▸ Exercise: Please restate the data that follows word for word, with the pictures left out.

Per-object polygon outlines:
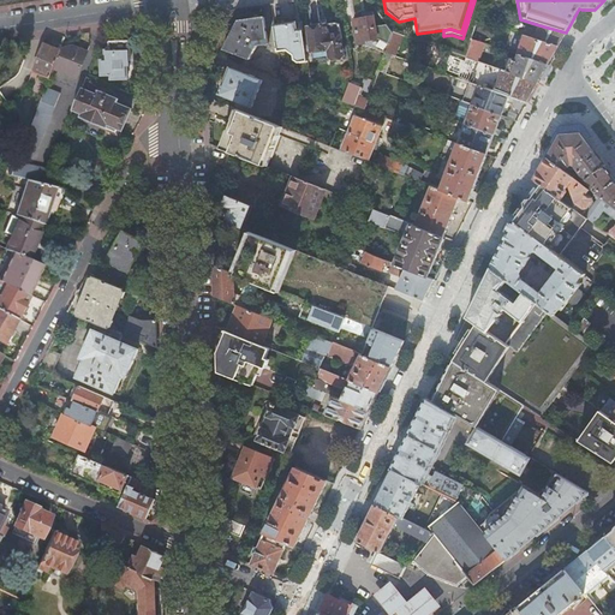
[(264,17),(239,22),(237,25),(224,51),(251,60),(258,47),(269,46),(264,17)]
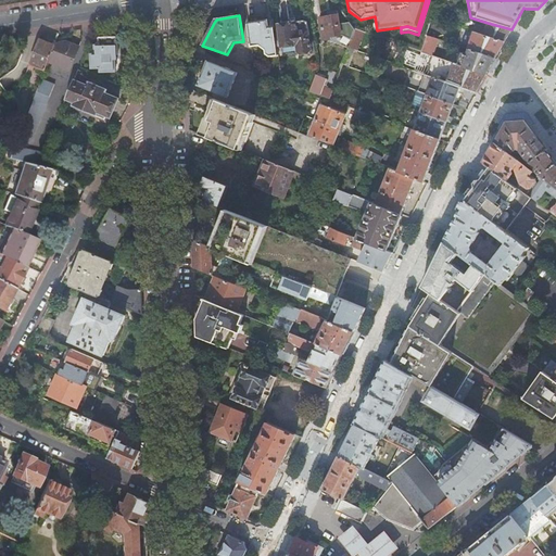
[(338,15),(328,17),(320,19),(324,41),(332,39),(331,37),(341,35),(352,39),(355,29),(350,23),(340,24),(338,15)]
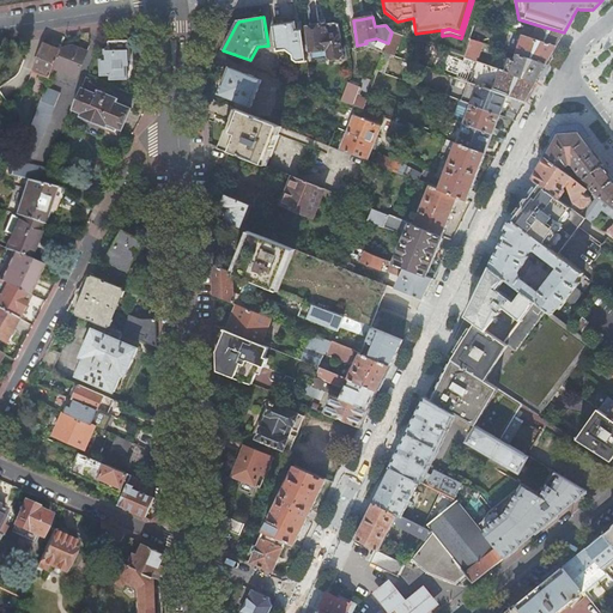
[(274,26),(278,52),(287,50),(293,55),(295,59),(299,64),(308,61),(302,22),(274,26)]
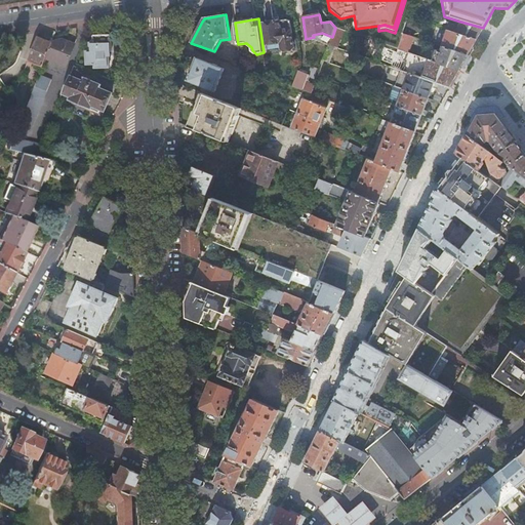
[(290,22),(286,19),(264,24),(267,45),(281,43),(282,49),(285,51),(291,50),(294,47),(290,22)]
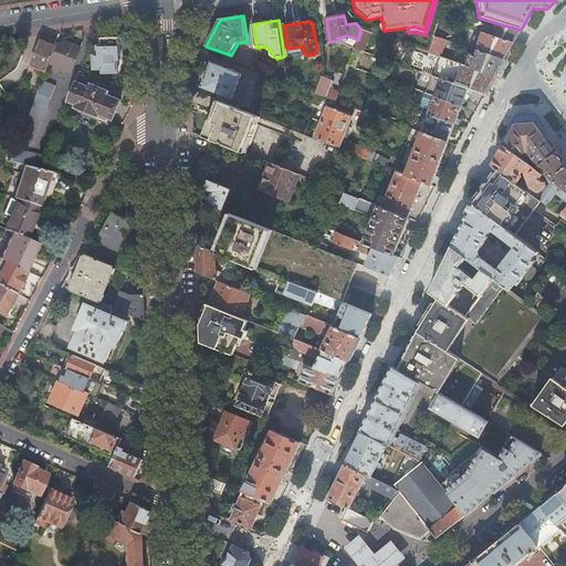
[(496,23),(493,37),(514,43),(515,41),(521,30),(496,23)]
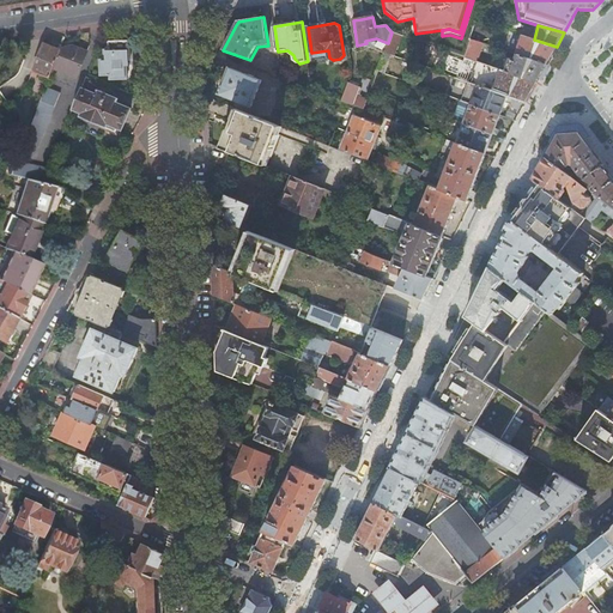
[(516,55),(519,55),(546,65),(547,62),(557,47),(534,40),(509,31),(503,47),(517,52),(516,55)]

▸ Solution to this problem:
[(264,17),(239,22),(237,25),(224,51),(251,60),(258,47),(269,46),(264,17)]
[(338,15),(328,17),(320,19),(324,41),(332,39),(331,37),(341,35),(352,39),(355,29),(350,23),(340,24),(338,15)]
[(274,26),(278,52),(287,50),(293,55),(295,59),(299,64),(308,61),(302,22),(274,26)]
[(290,22),(286,19),(264,24),(267,45),(281,43),(282,49),(285,51),(291,50),(294,47),(290,22)]
[(496,23),(493,37),(514,43),(515,41),(521,30),(496,23)]
[(516,55),(519,55),(546,65),(547,62),(557,47),(534,40),(509,31),(503,47),(517,52),(516,55)]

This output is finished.